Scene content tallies
------

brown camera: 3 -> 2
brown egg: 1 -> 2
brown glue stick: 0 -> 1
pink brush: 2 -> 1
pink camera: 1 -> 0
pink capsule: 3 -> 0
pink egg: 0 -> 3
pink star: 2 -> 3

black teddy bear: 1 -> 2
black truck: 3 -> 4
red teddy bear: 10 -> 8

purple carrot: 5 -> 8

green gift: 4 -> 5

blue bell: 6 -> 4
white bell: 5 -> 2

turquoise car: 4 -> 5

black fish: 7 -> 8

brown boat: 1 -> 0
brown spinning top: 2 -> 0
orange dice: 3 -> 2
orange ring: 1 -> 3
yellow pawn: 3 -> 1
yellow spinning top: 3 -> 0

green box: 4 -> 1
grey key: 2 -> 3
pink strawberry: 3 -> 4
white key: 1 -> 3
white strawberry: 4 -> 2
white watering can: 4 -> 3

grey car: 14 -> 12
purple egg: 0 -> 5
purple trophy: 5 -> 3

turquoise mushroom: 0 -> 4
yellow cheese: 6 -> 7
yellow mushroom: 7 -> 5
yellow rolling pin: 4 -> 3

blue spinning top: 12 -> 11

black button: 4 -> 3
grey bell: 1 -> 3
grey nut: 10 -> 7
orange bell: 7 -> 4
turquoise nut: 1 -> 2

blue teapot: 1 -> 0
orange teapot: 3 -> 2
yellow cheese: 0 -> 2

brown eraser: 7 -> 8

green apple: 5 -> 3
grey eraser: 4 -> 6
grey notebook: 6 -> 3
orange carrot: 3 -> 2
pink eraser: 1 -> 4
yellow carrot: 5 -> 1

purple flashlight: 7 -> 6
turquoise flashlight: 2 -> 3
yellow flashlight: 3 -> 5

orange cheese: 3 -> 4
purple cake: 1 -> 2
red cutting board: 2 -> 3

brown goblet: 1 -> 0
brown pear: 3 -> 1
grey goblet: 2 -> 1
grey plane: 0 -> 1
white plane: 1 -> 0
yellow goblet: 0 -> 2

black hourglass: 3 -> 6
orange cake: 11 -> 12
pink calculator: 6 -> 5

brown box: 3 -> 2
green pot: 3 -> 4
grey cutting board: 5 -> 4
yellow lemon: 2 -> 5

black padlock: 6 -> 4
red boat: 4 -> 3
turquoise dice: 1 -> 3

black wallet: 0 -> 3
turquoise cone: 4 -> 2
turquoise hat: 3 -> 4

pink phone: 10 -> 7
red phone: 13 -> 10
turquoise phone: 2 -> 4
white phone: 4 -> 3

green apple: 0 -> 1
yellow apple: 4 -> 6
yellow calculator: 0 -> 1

------

• **EXERCISE**
An exact, complete copy of the lines above from the one with "grey notebook: 6 -> 3" through the one with "grey goblet: 2 -> 1" is the whole answer.

• **WRITTEN SOLUTION**
grey notebook: 6 -> 3
orange carrot: 3 -> 2
pink eraser: 1 -> 4
yellow carrot: 5 -> 1

purple flashlight: 7 -> 6
turquoise flashlight: 2 -> 3
yellow flashlight: 3 -> 5

orange cheese: 3 -> 4
purple cake: 1 -> 2
red cutting board: 2 -> 3

brown goblet: 1 -> 0
brown pear: 3 -> 1
grey goblet: 2 -> 1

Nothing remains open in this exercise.